▸ Task details:
Give back exactly the lines that start at the one containing "yellow scissors: 11 -> 10" and run to the end of the material, leaving out the pictures.
* * * * *
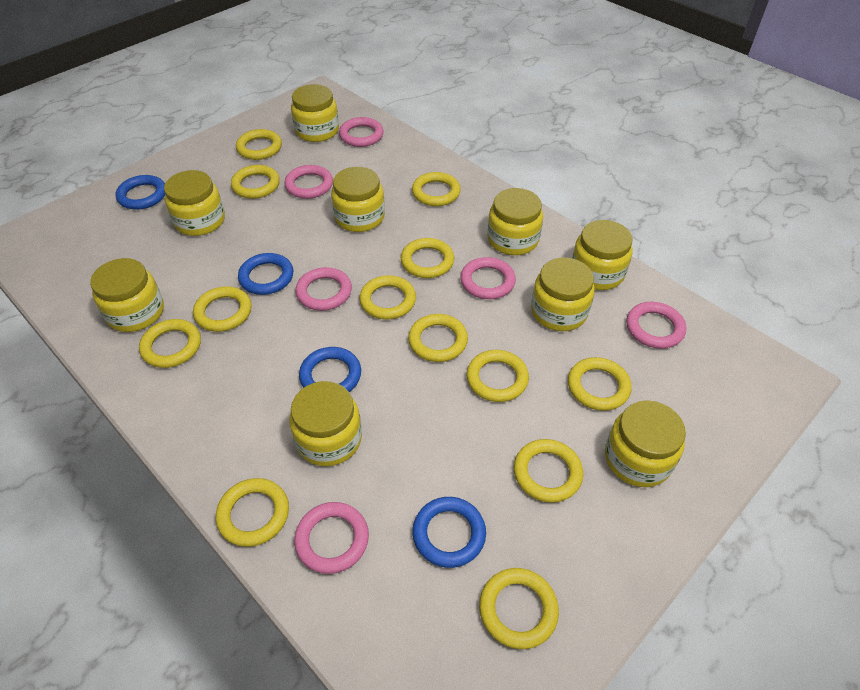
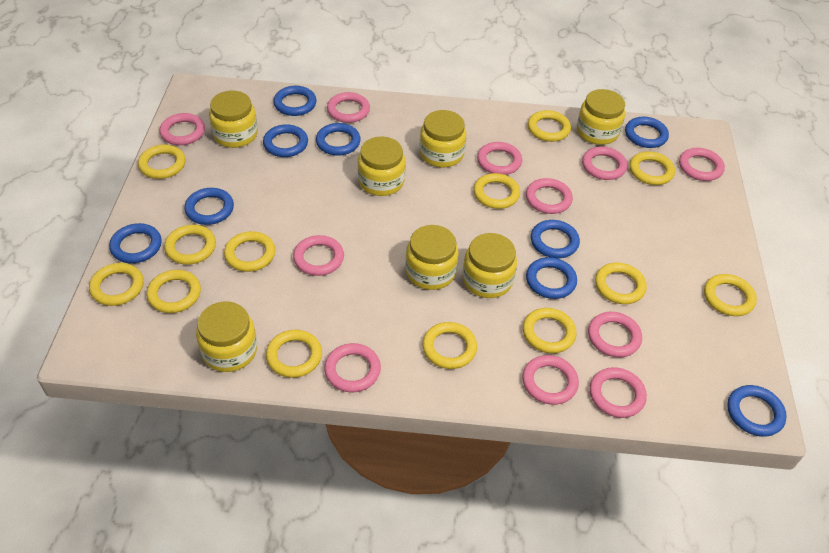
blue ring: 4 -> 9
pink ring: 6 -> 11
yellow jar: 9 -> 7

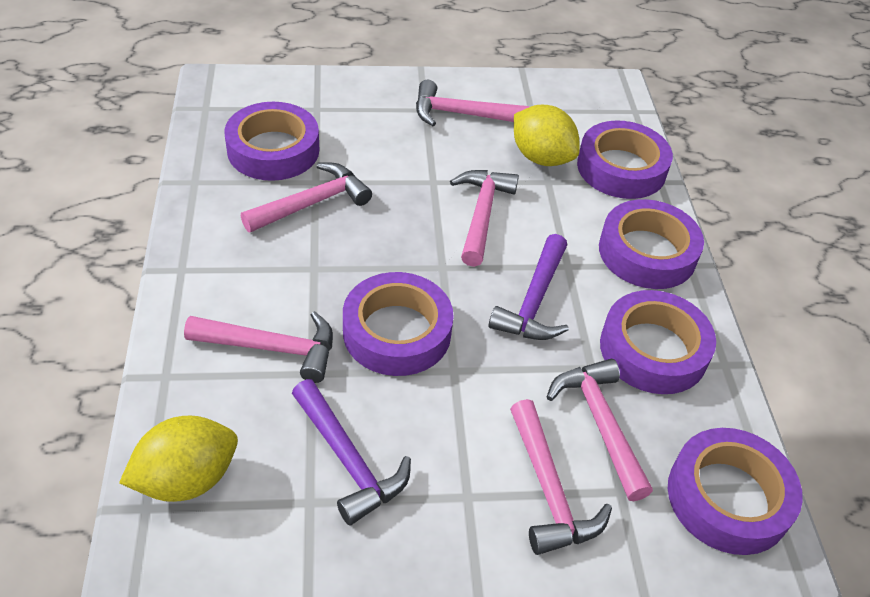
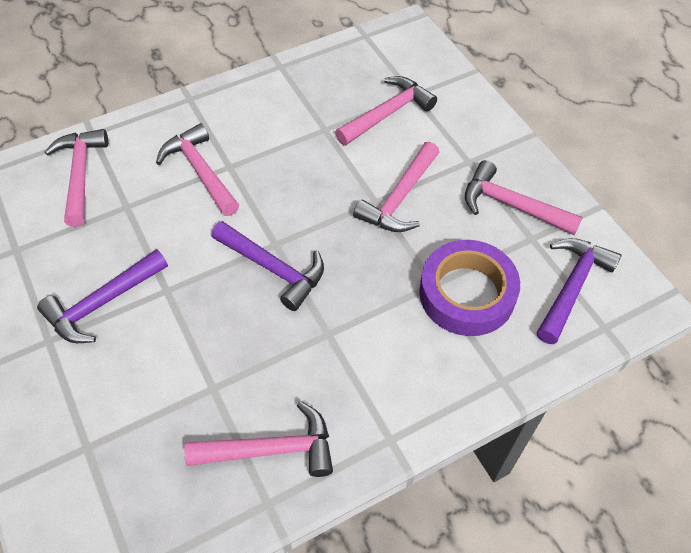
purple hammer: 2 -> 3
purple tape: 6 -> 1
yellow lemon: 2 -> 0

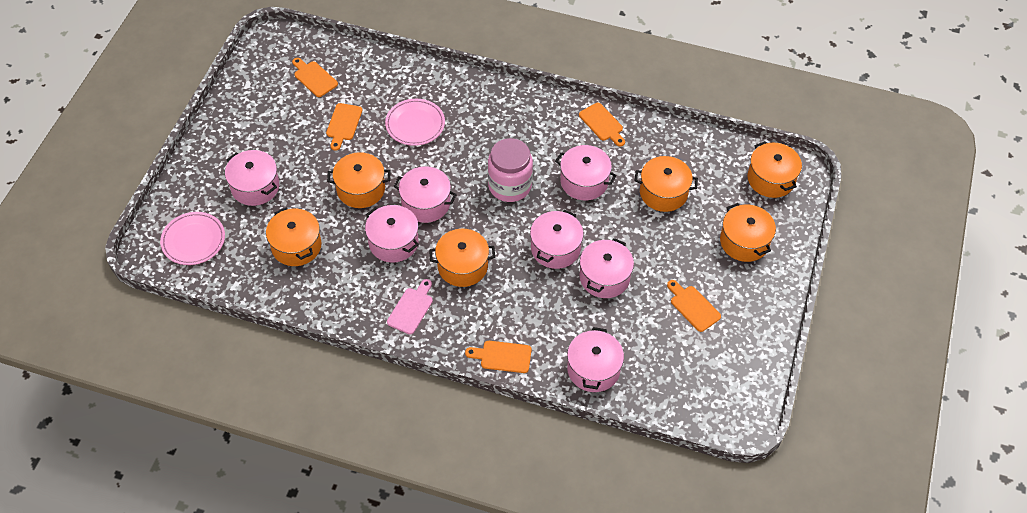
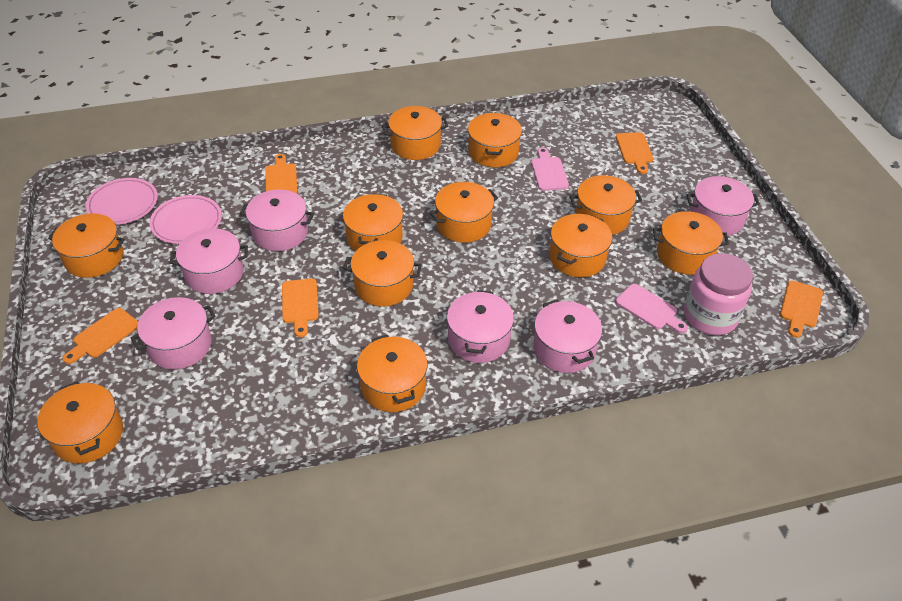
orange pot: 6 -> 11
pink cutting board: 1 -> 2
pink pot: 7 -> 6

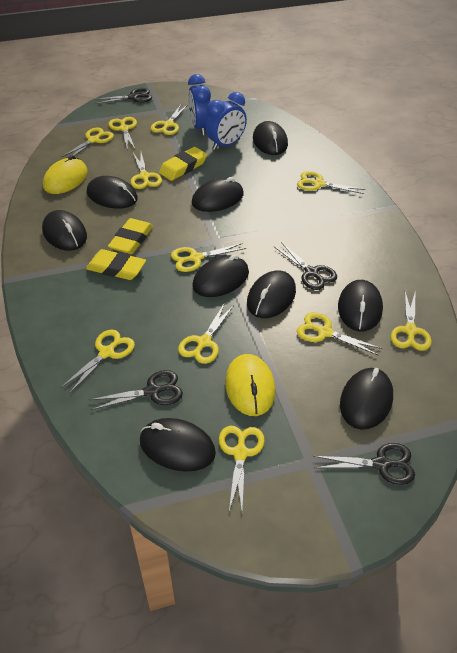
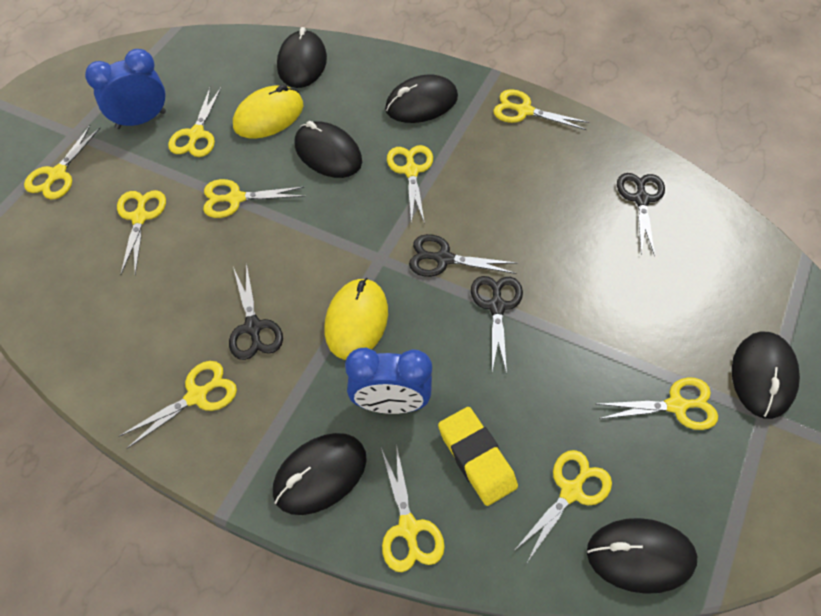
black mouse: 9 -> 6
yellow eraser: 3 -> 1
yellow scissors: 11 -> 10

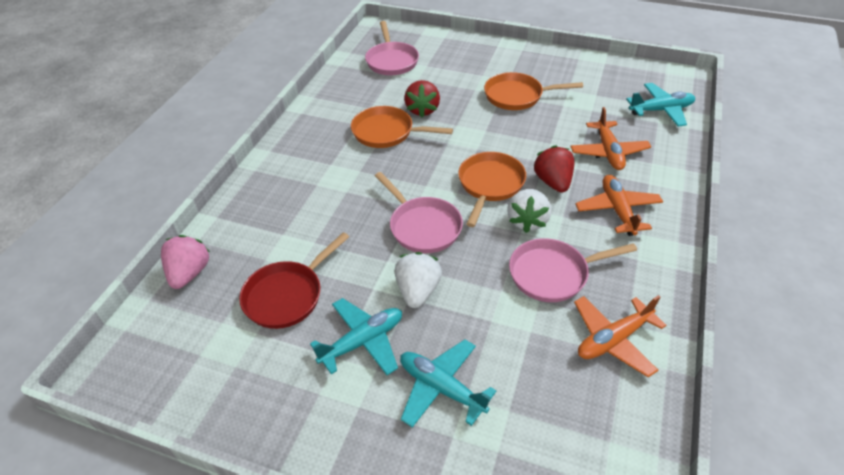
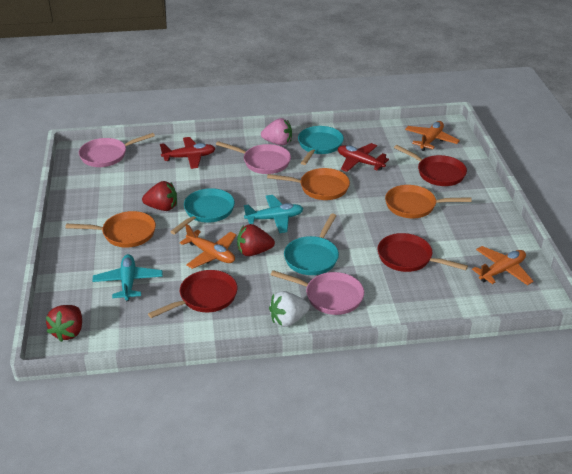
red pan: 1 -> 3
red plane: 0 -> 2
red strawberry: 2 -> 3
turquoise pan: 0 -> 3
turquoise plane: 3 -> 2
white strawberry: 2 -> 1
* * * * *
▸ Result of the exercise:
yellow scissors: 11 -> 10

red pan: 1 -> 3
red plane: 0 -> 2
red strawberry: 2 -> 3
turquoise pan: 0 -> 3
turquoise plane: 3 -> 2
white strawberry: 2 -> 1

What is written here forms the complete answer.